◆ Goal of the exercise:
Where a line below includes the word "tape", copy that line.

(Items listed in a dataset)

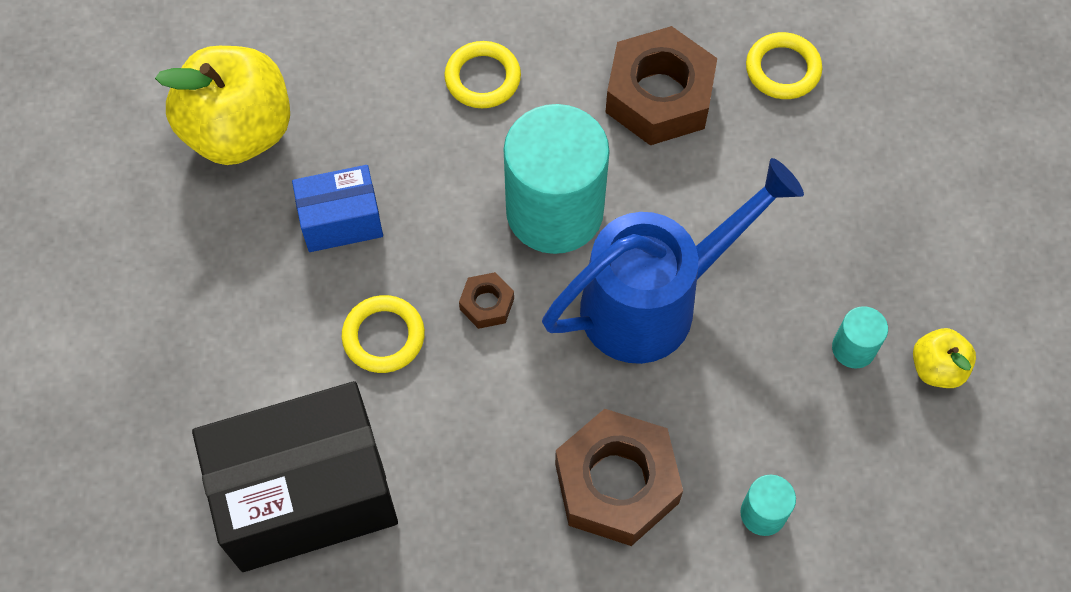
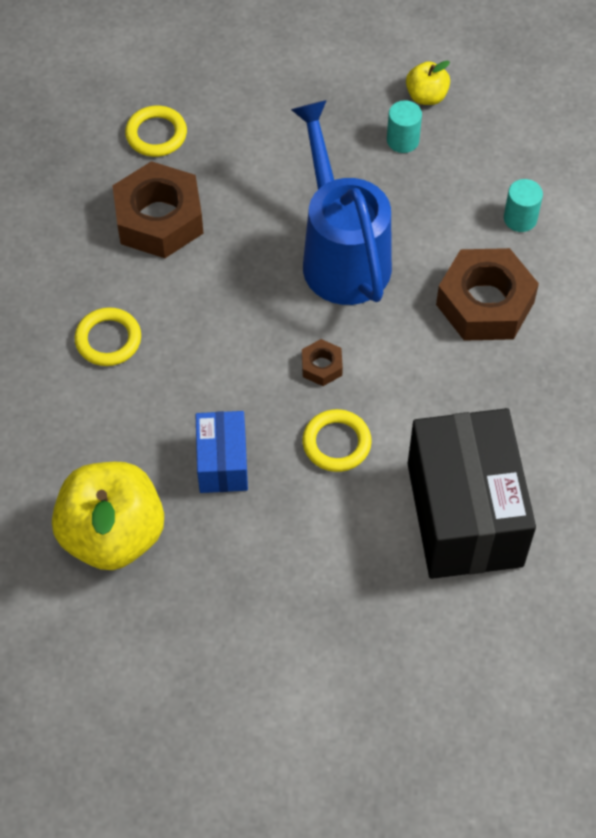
camera: 80 degrees left, 5 degrees down
turquoise cylinder [504,104,610,254] -> none

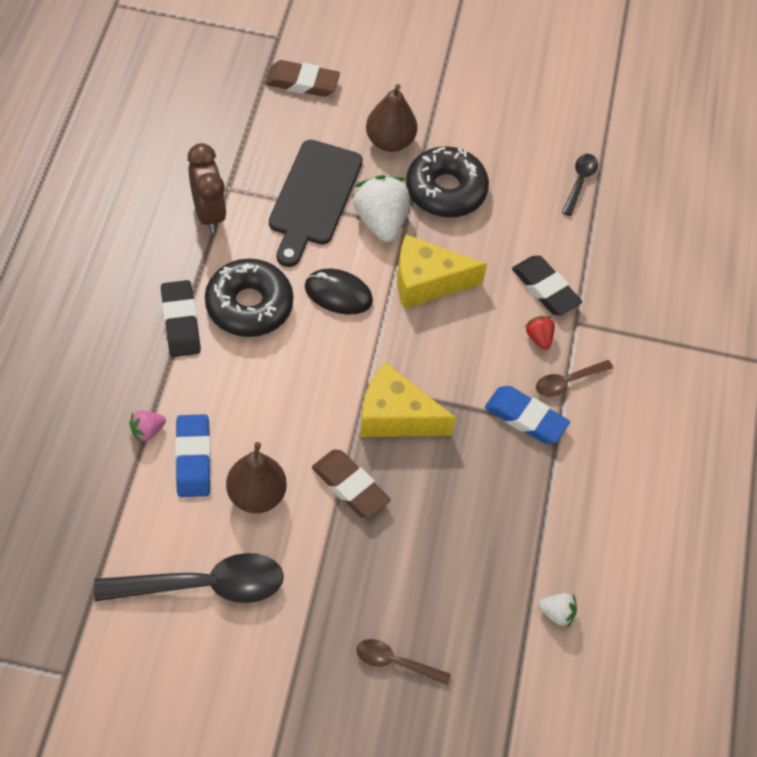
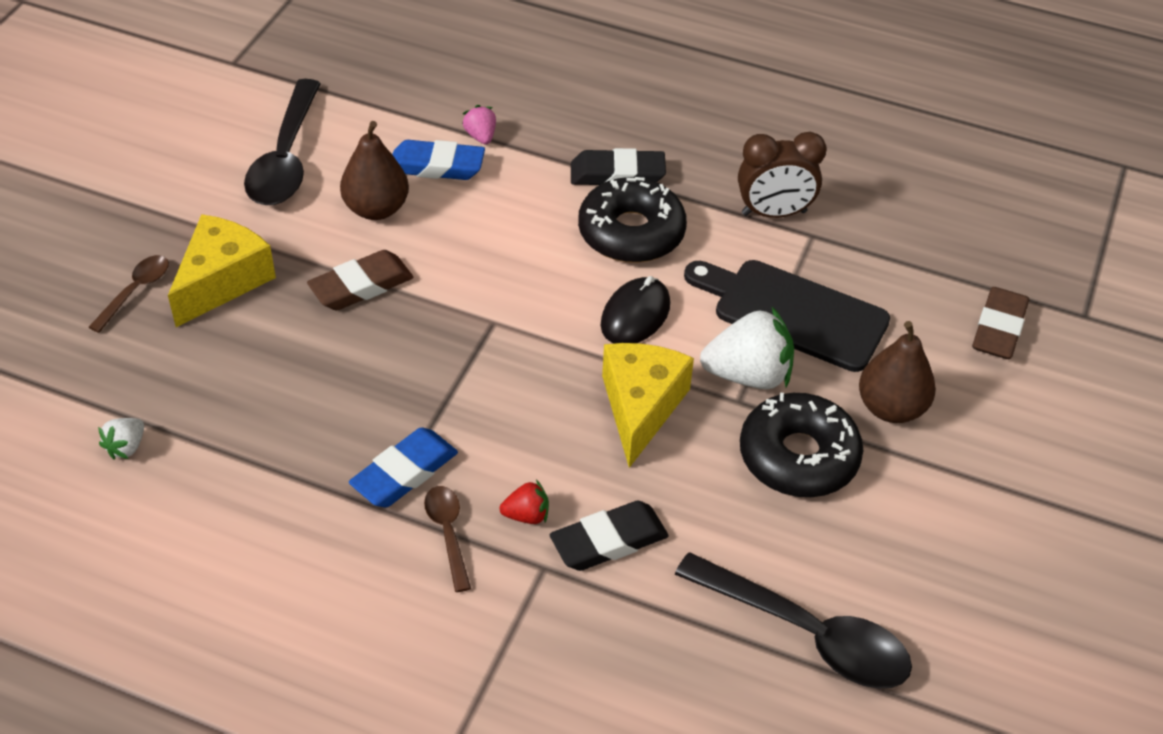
camera: 105 degrees right, 10 degrees down
yellow cheese [360,363,456,437] -> yellow cheese moved to [168,214,276,327]
black spoon [562,154,598,216] -> black spoon [675,552,912,689], size x1.96

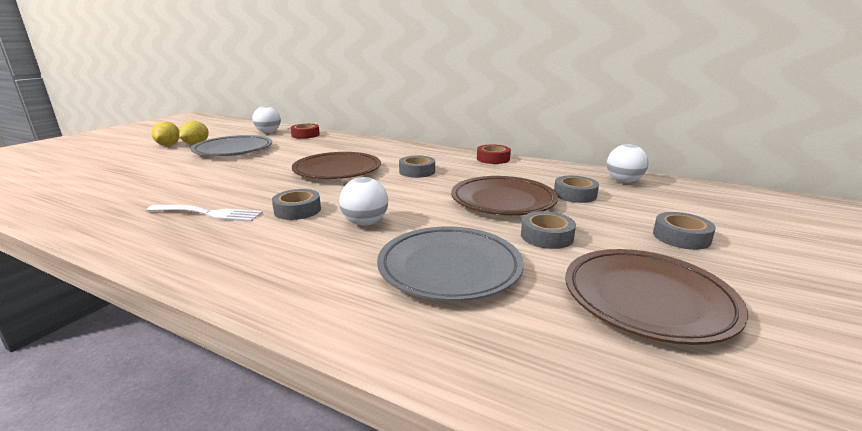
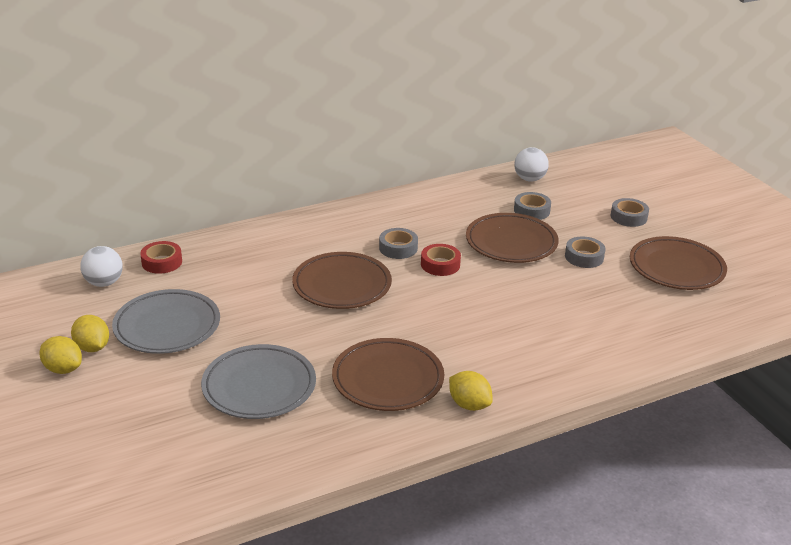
camera: 55 degrees left, 10 degrees up
white fork [147,205,263,222] -> brown plate [332,338,444,411]
grey tape [272,189,321,220] -> none
white ball [339,177,388,226] -> none
grey plate [377,226,524,301] -> grey plate moved to [201,344,316,419]
red tape [477,145,511,164] -> red tape moved to [421,244,461,276]
none -> yellow lemon [449,371,493,411]

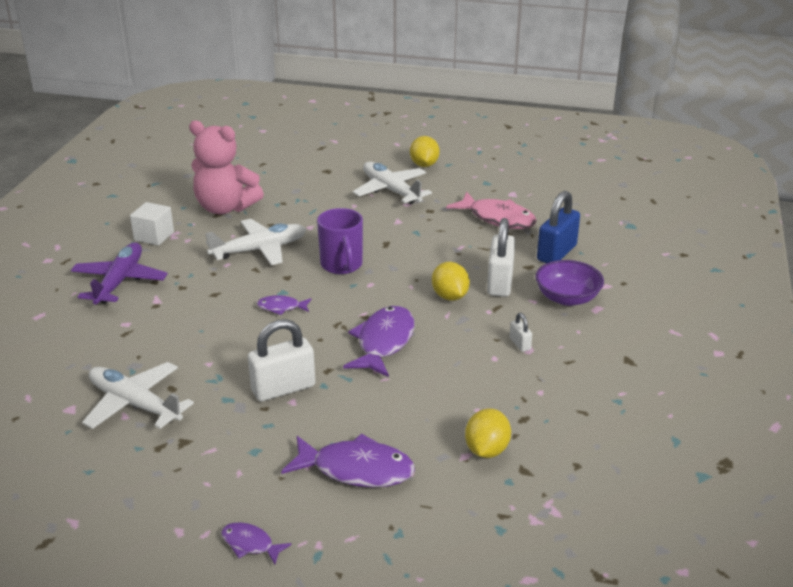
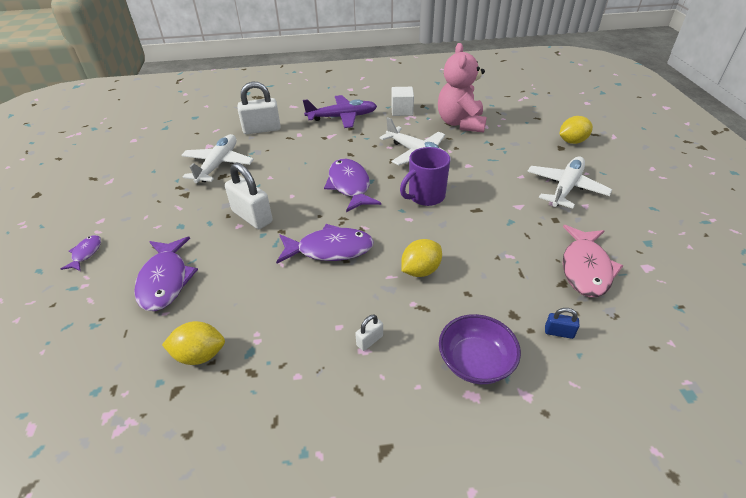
camera: 70 degrees right, 10 degrees up
purple fish [257,295,312,315] -> purple fish [324,159,381,212], size x1.94
yellow lemon [410,136,440,167] -> yellow lemon moved to [559,116,593,144]
white padlock [487,218,515,297] -> white padlock moved to [238,81,281,134]
blue padlock [537,191,580,263] -> blue padlock [545,308,580,339], size x0.47

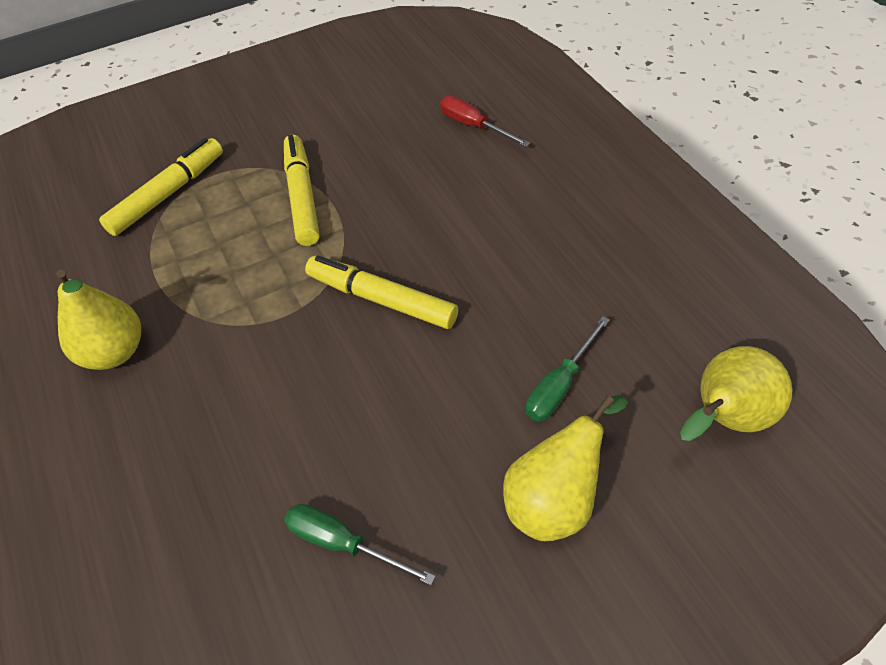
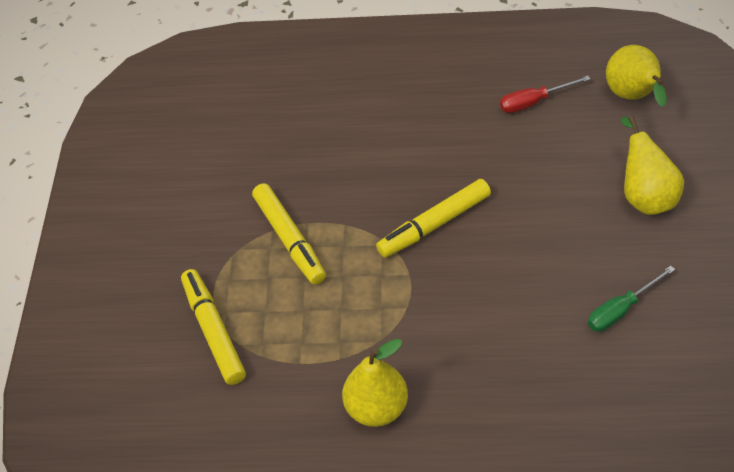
camera: 60 degrees left, 0 degrees up
yellow marker [284,135,320,246] -> yellow marker turned 135 degrees counterclockwise [252,183,326,285]
red screwdriver [440,96,530,147] -> red screwdriver moved to [500,76,591,113]
green screwdriver [526,316,610,422] -> none

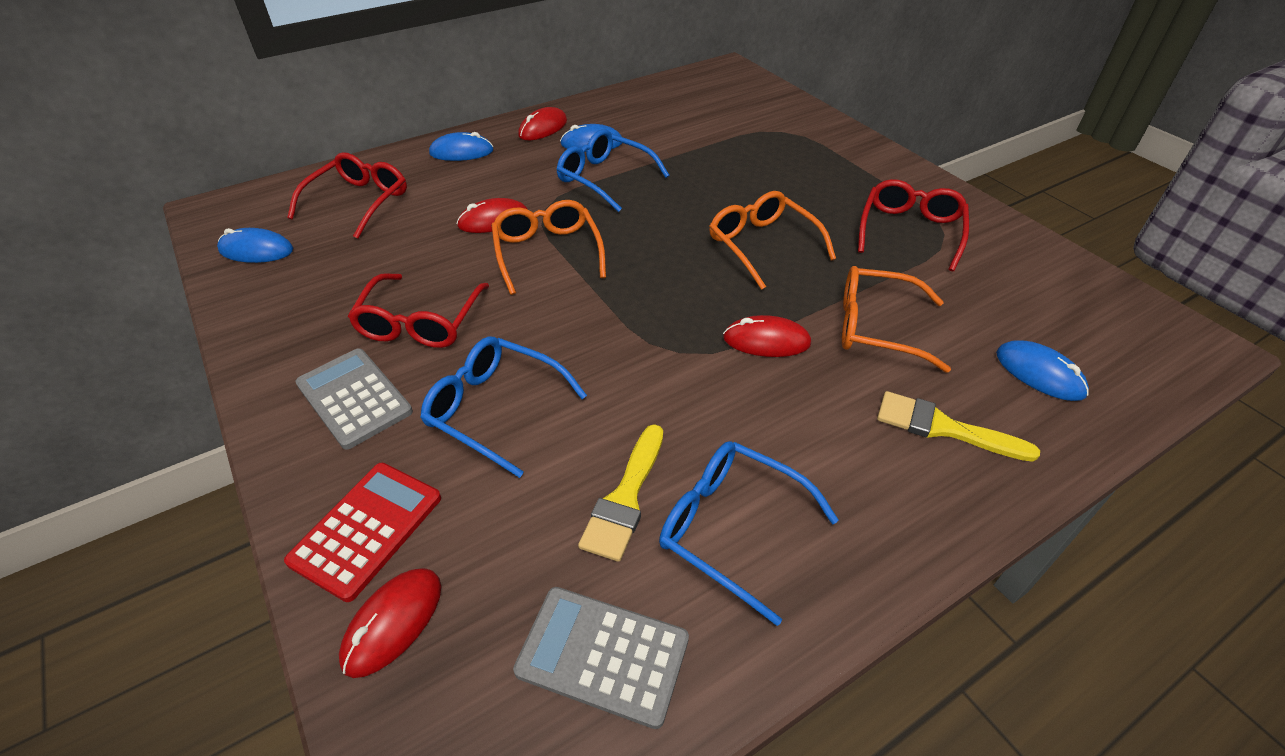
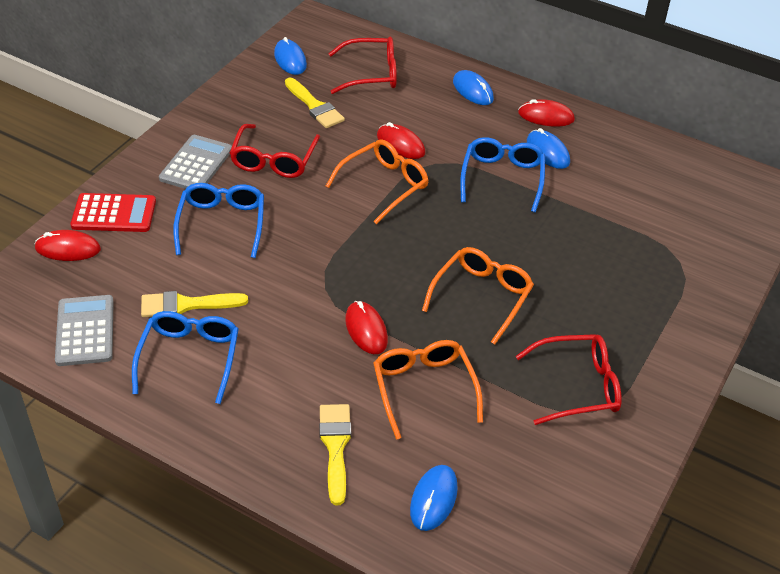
camera: 60 degrees right, 0 degrees up
red glasses [348,273,489,348] -> red glasses turned 60 degrees counterclockwise [230,124,320,178]
none -> yellow brush [285,78,345,128]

◆ Solution:
grey tape [272,189,321,220] -> none
red tape [477,145,511,164] -> red tape moved to [421,244,461,276]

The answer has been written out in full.